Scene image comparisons
----

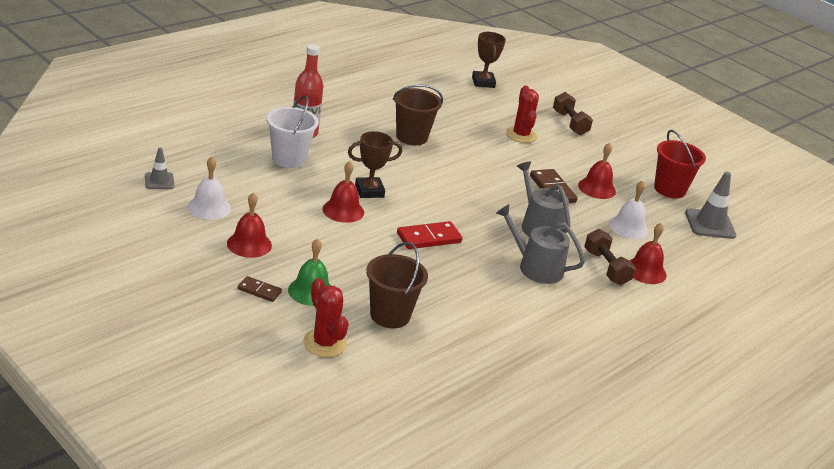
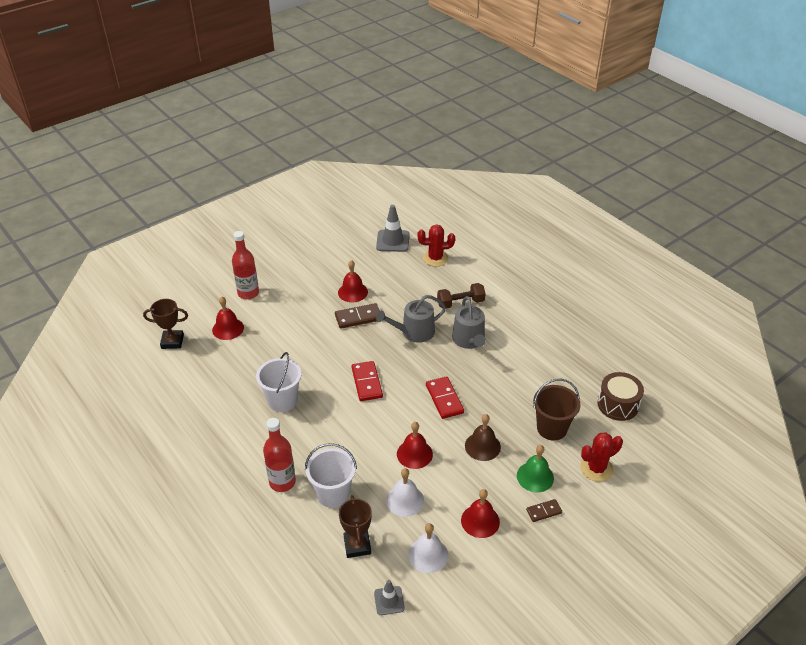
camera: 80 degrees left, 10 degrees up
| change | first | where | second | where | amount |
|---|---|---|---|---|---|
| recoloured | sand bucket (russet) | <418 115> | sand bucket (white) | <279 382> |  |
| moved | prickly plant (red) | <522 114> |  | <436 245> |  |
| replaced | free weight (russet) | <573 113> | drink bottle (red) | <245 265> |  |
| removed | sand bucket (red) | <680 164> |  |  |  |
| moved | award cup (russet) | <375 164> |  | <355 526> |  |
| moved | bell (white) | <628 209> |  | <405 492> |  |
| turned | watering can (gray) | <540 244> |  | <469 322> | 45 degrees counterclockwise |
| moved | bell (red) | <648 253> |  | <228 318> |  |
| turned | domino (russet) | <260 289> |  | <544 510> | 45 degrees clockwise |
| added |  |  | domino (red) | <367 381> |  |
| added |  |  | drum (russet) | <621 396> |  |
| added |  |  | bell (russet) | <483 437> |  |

----

Return exactly what appears in the records from the line with "replaced | free" through the final line, and nothing else.

▶ [COMPLETED TASK]
| replaced | free weight (russet) | <573 113> | drink bottle (red) | <245 265> |  |
| removed | sand bucket (red) | <680 164> |  |  |  |
| moved | award cup (russet) | <375 164> |  | <355 526> |  |
| moved | bell (white) | <628 209> |  | <405 492> |  |
| turned | watering can (gray) | <540 244> |  | <469 322> | 45 degrees counterclockwise |
| moved | bell (red) | <648 253> |  | <228 318> |  |
| turned | domino (russet) | <260 289> |  | <544 510> | 45 degrees clockwise |
| added |  |  | domino (red) | <367 381> |  |
| added |  |  | drum (russet) | <621 396> |  |
| added |  |  | bell (russet) | <483 437> |  |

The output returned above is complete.